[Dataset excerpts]
_ _ _ _ _ _ _
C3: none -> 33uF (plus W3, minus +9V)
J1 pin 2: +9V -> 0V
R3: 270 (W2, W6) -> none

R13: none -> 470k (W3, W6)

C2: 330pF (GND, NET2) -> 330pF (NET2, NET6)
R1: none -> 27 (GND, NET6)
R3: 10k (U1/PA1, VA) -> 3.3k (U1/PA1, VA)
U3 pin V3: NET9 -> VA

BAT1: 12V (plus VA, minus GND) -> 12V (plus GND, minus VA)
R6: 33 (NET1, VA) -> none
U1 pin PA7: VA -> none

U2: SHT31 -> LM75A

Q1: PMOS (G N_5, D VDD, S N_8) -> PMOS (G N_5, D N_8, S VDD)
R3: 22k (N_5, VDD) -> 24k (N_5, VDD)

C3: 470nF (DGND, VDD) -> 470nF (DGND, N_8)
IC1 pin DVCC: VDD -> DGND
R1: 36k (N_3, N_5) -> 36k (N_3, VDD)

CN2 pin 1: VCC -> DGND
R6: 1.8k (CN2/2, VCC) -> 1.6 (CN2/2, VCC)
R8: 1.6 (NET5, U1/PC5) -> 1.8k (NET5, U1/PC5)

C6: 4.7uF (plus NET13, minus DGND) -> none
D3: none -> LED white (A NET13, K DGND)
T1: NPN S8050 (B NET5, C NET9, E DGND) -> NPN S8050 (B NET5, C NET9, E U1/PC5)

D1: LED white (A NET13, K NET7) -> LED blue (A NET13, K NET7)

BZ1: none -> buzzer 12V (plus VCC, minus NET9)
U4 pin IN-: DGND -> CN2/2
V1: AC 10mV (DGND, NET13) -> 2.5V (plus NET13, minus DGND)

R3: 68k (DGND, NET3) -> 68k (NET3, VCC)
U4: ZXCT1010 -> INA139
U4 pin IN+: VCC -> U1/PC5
_ _ _ _ _ _ _
Gather every line from the entries above where the word "minus" appears, and copy them.

*ANSWER TO THE PROBLEM*:
C3: none -> 33uF (plus W3, minus +9V)
BAT1: 12V (plus VA, minus GND) -> 12V (plus GND, minus VA)
C6: 4.7uF (plus NET13, minus DGND) -> none
BZ1: none -> buzzer 12V (plus VCC, minus NET9)
V1: AC 10mV (DGND, NET13) -> 2.5V (plus NET13, minus DGND)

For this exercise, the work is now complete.